#### [THE PROBLEM]
Every entry below needs to be printed again exactly, with its pictures left out.

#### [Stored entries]
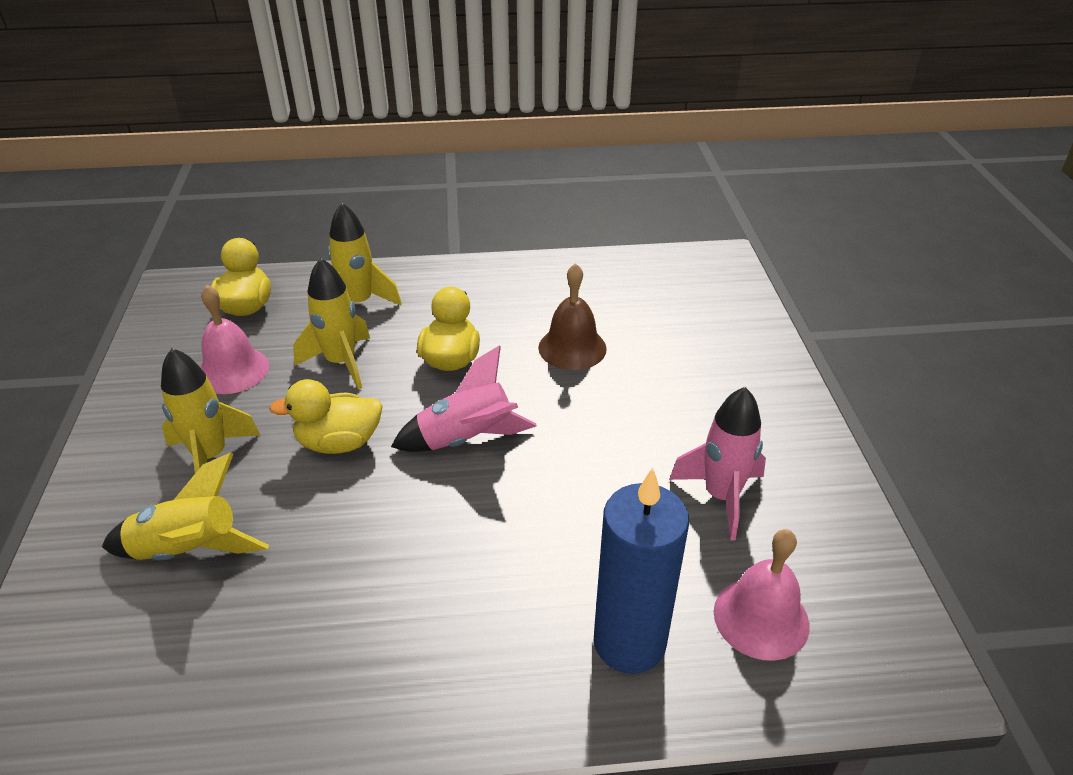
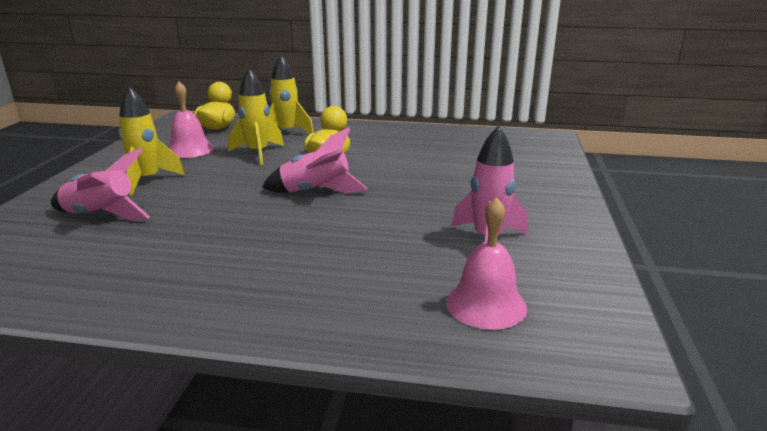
camera: 15 degrees right, 15 degrees down
(189, 551) = (101, 215): yellow rocket -> pink rocket
(339, 443) = (231, 184): yellow duck -> none
(572, 348) = (416, 162): brown bell -> none
(629, 642) = (369, 300): blue candle -> none

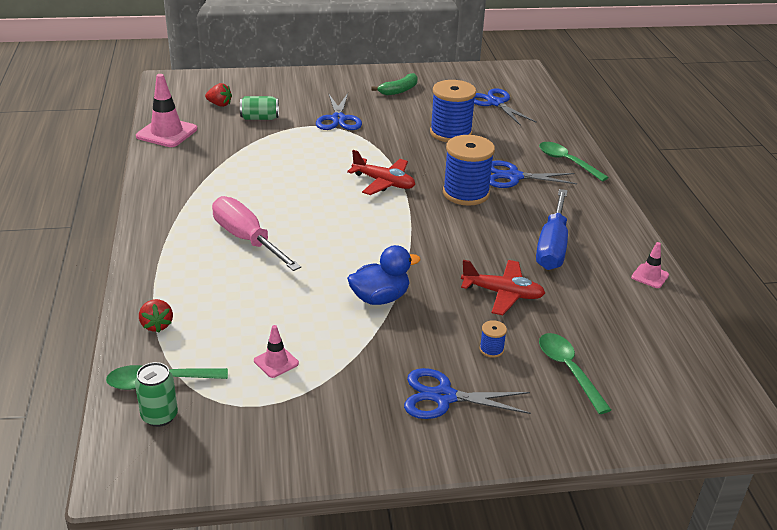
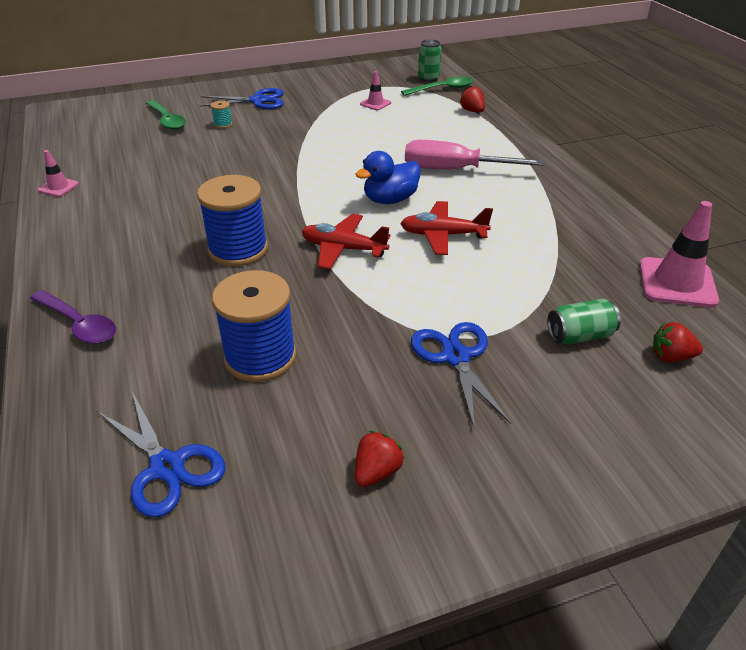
camera: 170 degrees right, 5 degrees up
(247, 240) = (454, 170): pink screwdriver -> pink screwdriver turned 150 degrees clockwise
(380, 298) = (314, 143): blue duck -> blue duck (390, 200)
(399, 90) = (377, 472): green banana -> red strawberry
(491, 349) = (223, 124): blue spool -> turquoise spool
(502, 294) = (208, 158): red plane -> red plane (443, 235)
(513, 176) = (170, 284): blue scissors -> none
(552, 246) = (148, 202): blue screwdriver -> none
(567, 162) = (79, 324): green spoon -> purple spoon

#### [RESPONSE FOR THIS EXERCISE]
camera: 15 degrees right, 15 degrees down
(189, 551) = (101, 215): yellow rocket -> pink rocket
(339, 443) = (231, 184): yellow duck -> none
(572, 348) = (416, 162): brown bell -> none
(629, 642) = (369, 300): blue candle -> none

camera: 170 degrees right, 5 degrees up
(247, 240) = (454, 170): pink screwdriver -> pink screwdriver turned 150 degrees clockwise
(380, 298) = (314, 143): blue duck -> blue duck (390, 200)
(399, 90) = (377, 472): green banana -> red strawberry
(491, 349) = (223, 124): blue spool -> turquoise spool
(502, 294) = (208, 158): red plane -> red plane (443, 235)
(513, 176) = (170, 284): blue scissors -> none
(552, 246) = (148, 202): blue screwdriver -> none
(567, 162) = (79, 324): green spoon -> purple spoon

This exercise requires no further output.